_DATA EXTRACTS_:
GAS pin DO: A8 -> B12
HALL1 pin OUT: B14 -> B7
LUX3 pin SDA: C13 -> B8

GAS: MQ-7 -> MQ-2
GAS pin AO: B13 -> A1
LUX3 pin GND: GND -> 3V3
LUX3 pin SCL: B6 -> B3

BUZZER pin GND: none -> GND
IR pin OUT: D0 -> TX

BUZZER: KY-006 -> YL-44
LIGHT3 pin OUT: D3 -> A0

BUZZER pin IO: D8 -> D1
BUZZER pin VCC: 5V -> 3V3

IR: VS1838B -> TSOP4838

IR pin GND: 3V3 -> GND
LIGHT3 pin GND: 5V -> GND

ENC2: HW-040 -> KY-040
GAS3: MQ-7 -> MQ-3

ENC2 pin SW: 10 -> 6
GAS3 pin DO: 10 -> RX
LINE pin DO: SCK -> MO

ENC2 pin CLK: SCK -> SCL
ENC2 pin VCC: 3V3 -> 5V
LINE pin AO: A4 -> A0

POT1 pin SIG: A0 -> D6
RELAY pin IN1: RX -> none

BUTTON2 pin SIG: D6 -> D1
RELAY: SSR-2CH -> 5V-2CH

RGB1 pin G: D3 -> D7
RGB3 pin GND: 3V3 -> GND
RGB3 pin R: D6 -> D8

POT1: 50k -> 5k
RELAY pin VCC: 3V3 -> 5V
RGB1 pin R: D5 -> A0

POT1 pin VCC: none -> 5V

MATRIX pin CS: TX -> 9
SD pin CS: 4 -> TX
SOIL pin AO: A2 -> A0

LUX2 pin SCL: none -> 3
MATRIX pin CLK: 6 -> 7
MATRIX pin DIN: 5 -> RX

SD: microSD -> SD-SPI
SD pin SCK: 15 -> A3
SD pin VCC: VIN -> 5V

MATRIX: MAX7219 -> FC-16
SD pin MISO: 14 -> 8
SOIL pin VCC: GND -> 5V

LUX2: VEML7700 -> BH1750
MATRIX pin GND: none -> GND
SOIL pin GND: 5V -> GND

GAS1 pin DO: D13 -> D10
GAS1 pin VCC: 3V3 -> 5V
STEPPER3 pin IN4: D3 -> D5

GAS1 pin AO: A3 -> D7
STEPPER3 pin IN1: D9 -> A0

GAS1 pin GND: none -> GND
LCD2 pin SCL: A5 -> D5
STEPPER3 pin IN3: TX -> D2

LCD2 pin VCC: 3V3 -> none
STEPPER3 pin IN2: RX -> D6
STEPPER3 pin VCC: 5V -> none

_WHAT IS REQUIRED_:
Your answer must be an exact transcription of the lines from the one containing "SD: microSD -> SD-SPI" through the last line of the records above, and nothing else.

_TASK OUTPUT_:
SD: microSD -> SD-SPI
SD pin SCK: 15 -> A3
SD pin VCC: VIN -> 5V

MATRIX: MAX7219 -> FC-16
SD pin MISO: 14 -> 8
SOIL pin VCC: GND -> 5V

LUX2: VEML7700 -> BH1750
MATRIX pin GND: none -> GND
SOIL pin GND: 5V -> GND

GAS1 pin DO: D13 -> D10
GAS1 pin VCC: 3V3 -> 5V
STEPPER3 pin IN4: D3 -> D5

GAS1 pin AO: A3 -> D7
STEPPER3 pin IN1: D9 -> A0

GAS1 pin GND: none -> GND
LCD2 pin SCL: A5 -> D5
STEPPER3 pin IN3: TX -> D2

LCD2 pin VCC: 3V3 -> none
STEPPER3 pin IN2: RX -> D6
STEPPER3 pin VCC: 5V -> none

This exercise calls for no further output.